### Available records ###

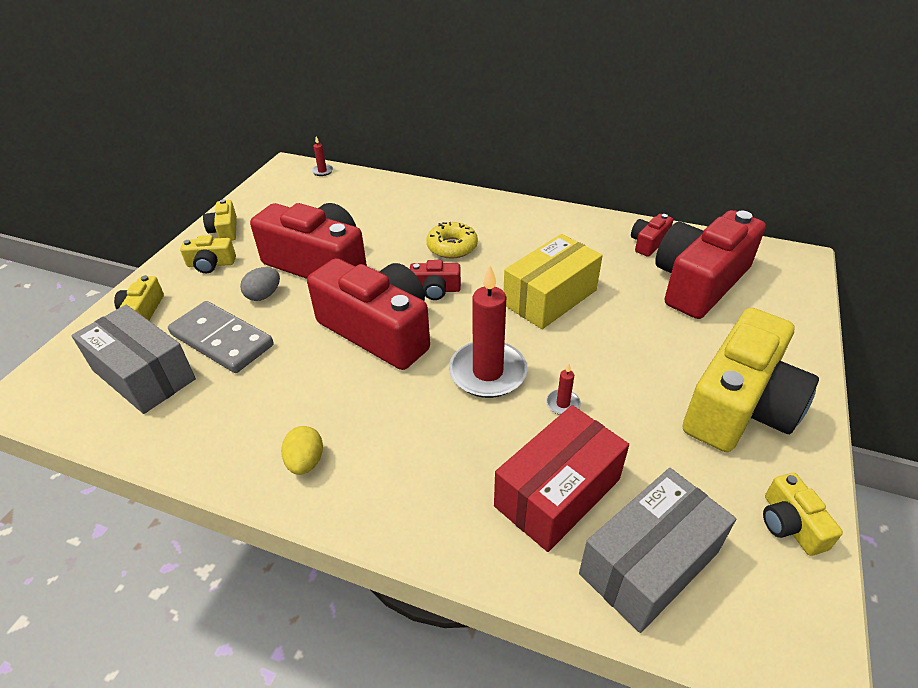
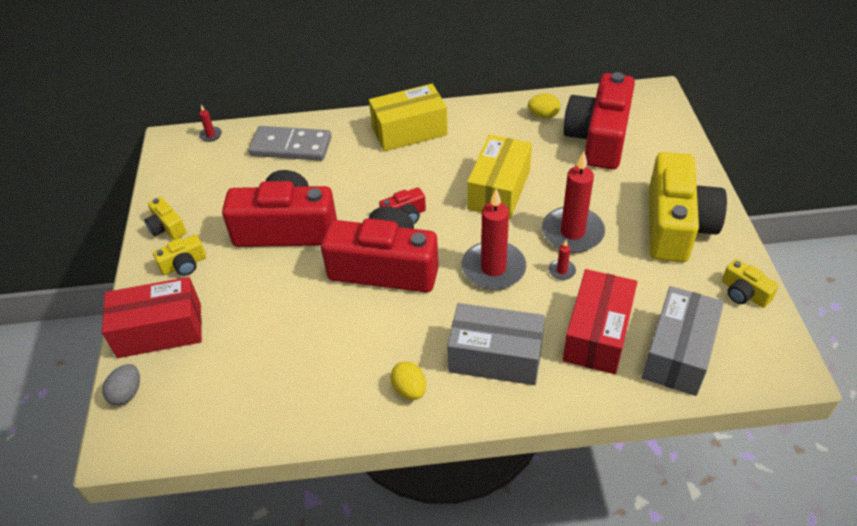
camera: 25 degrees left, 5 degrees up
(143, 311) = (160, 330): yellow camera -> red box
(144, 375) = (215, 382): grey box -> grey box (495, 357)
(221, 340) = (258, 327): grey domino -> grey domino (291, 147)
(264, 295) = (260, 275): grey egg -> grey egg (127, 393)
(452, 247) = (390, 172): yellow donut -> none
(498, 217) = (409, 131): none -> yellow box
(603, 368) = (572, 232): none -> red candle
(648, 243) = (543, 115): red camera -> yellow egg

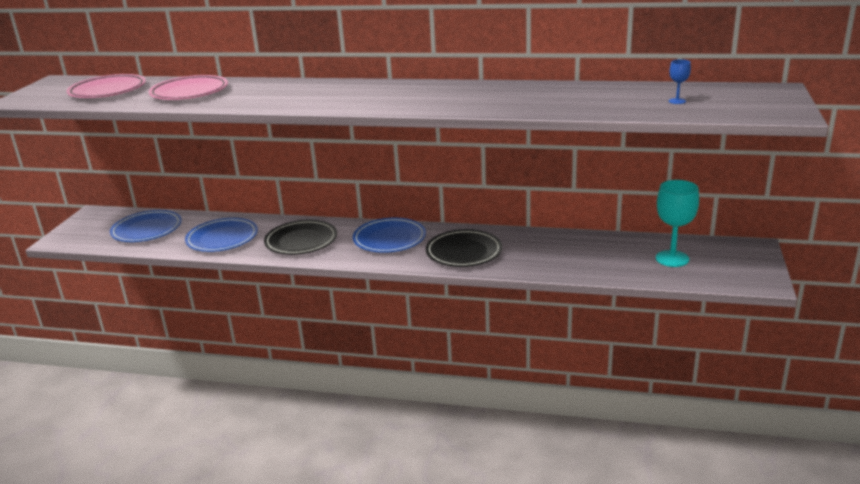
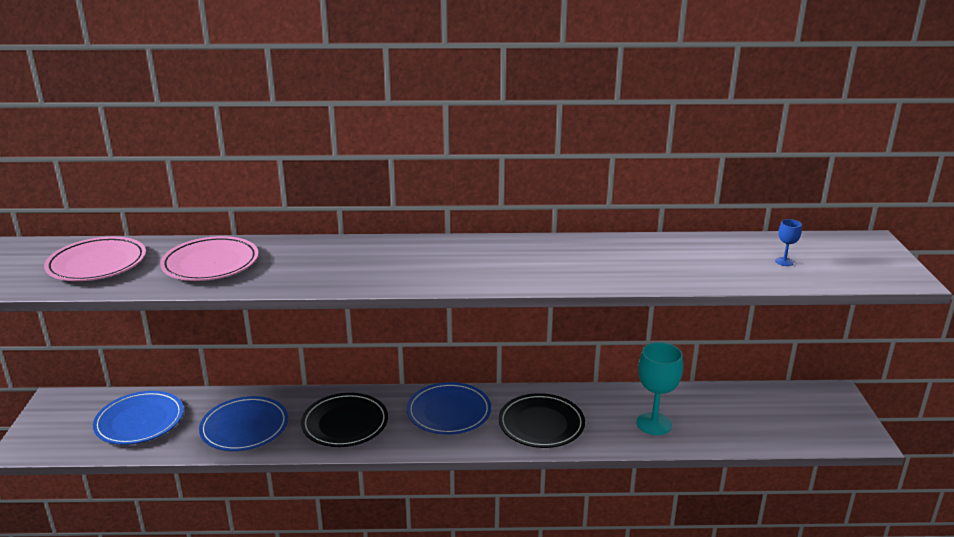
camera: 15 degrees left, 0 degrees up
(672, 258) = (763, 415): turquoise goblet -> turquoise goblet (654, 424)

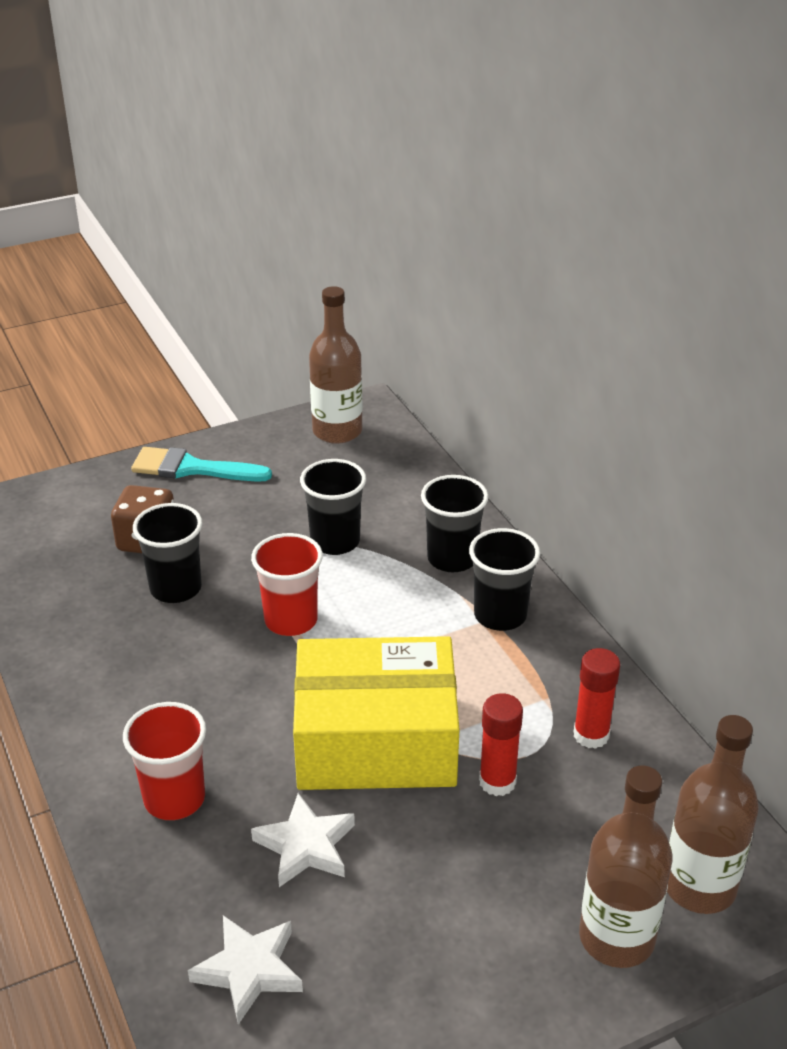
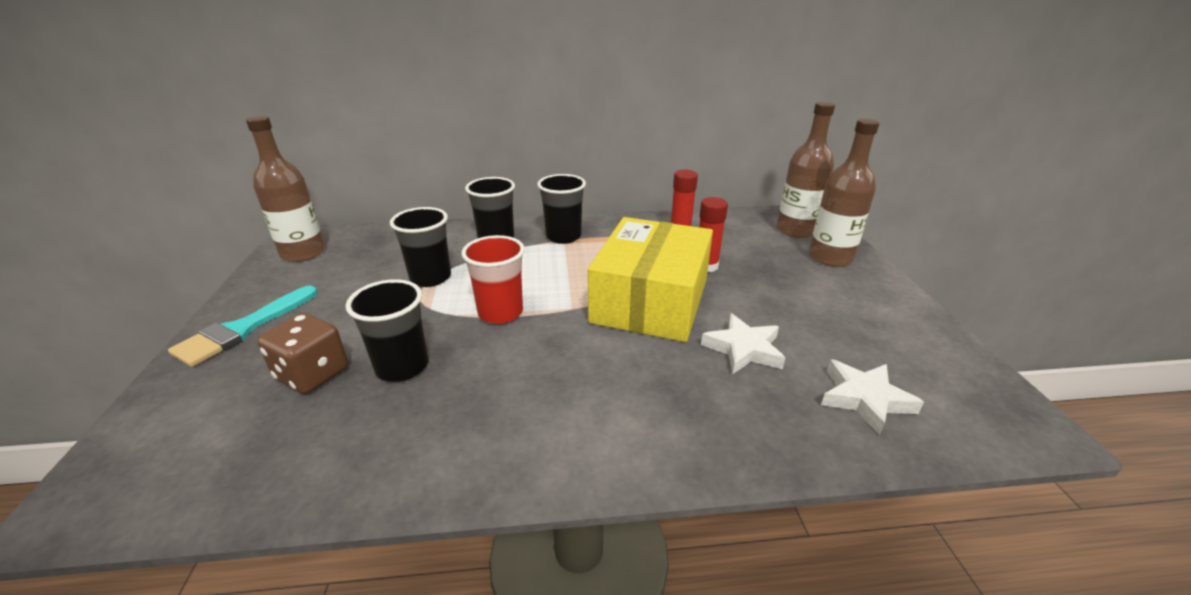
camera: 70 degrees left, 5 degrees down
(174, 799) = (673, 411): red cup -> none

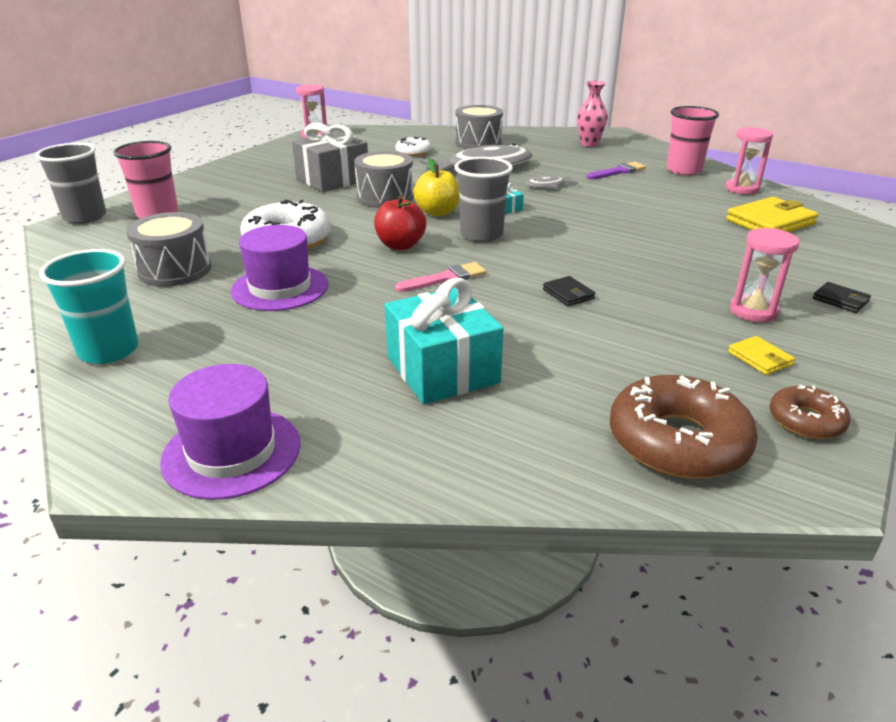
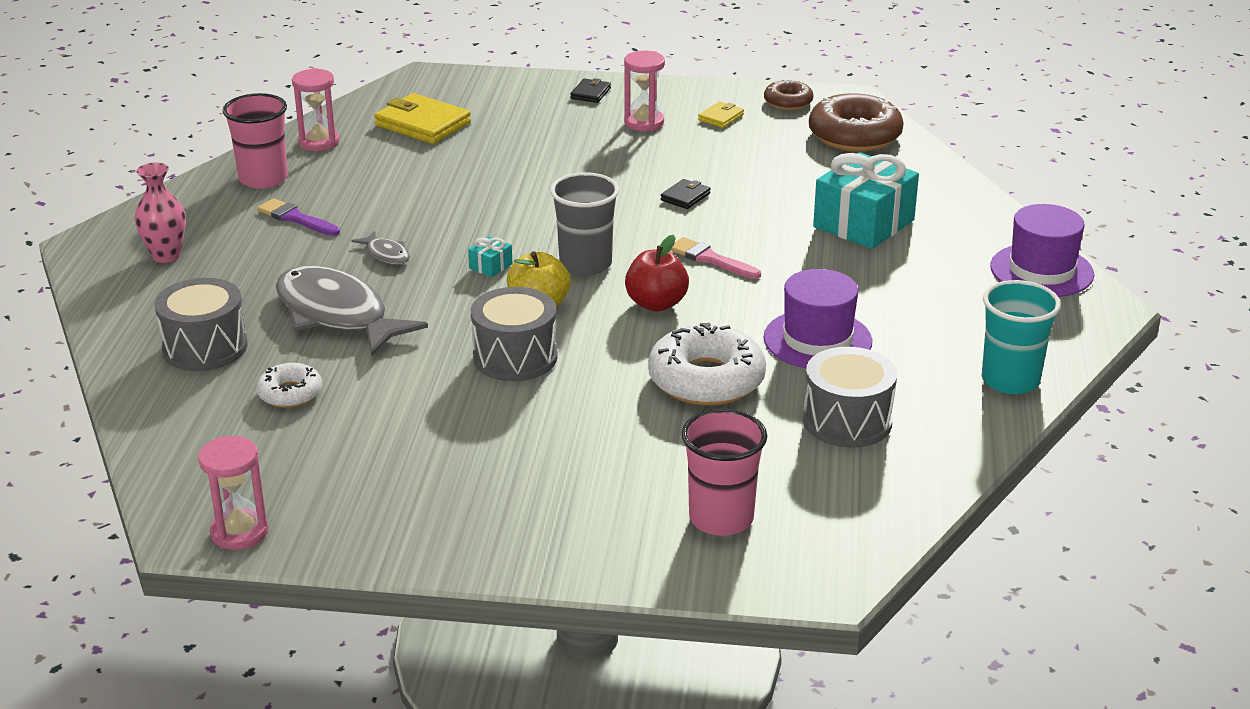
camera: 115 degrees left, 0 degrees up
(85, 217) = (785, 582): grey cup -> none
(332, 179) = (472, 424): grey gift -> none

###

#### [Problem requirements]
Would you please copy the material exactly, leaving all the pictures out?

#### [Task answer]
camera: 25 degrees left, 5 degrees up
(143, 311) = (160, 330): yellow camera -> red box
(144, 375) = (215, 382): grey box -> grey box (495, 357)
(221, 340) = (258, 327): grey domino -> grey domino (291, 147)
(264, 295) = (260, 275): grey egg -> grey egg (127, 393)
(452, 247) = (390, 172): yellow donut -> none
(498, 217) = (409, 131): none -> yellow box
(603, 368) = (572, 232): none -> red candle
(648, 243) = (543, 115): red camera -> yellow egg

camera: 15 degrees left, 0 degrees up
(672, 258) = (763, 415): turquoise goblet -> turquoise goblet (654, 424)

camera: 70 degrees left, 5 degrees down
(174, 799) = (673, 411): red cup -> none

camera: 115 degrees left, 0 degrees up
(85, 217) = (785, 582): grey cup -> none
(332, 179) = (472, 424): grey gift -> none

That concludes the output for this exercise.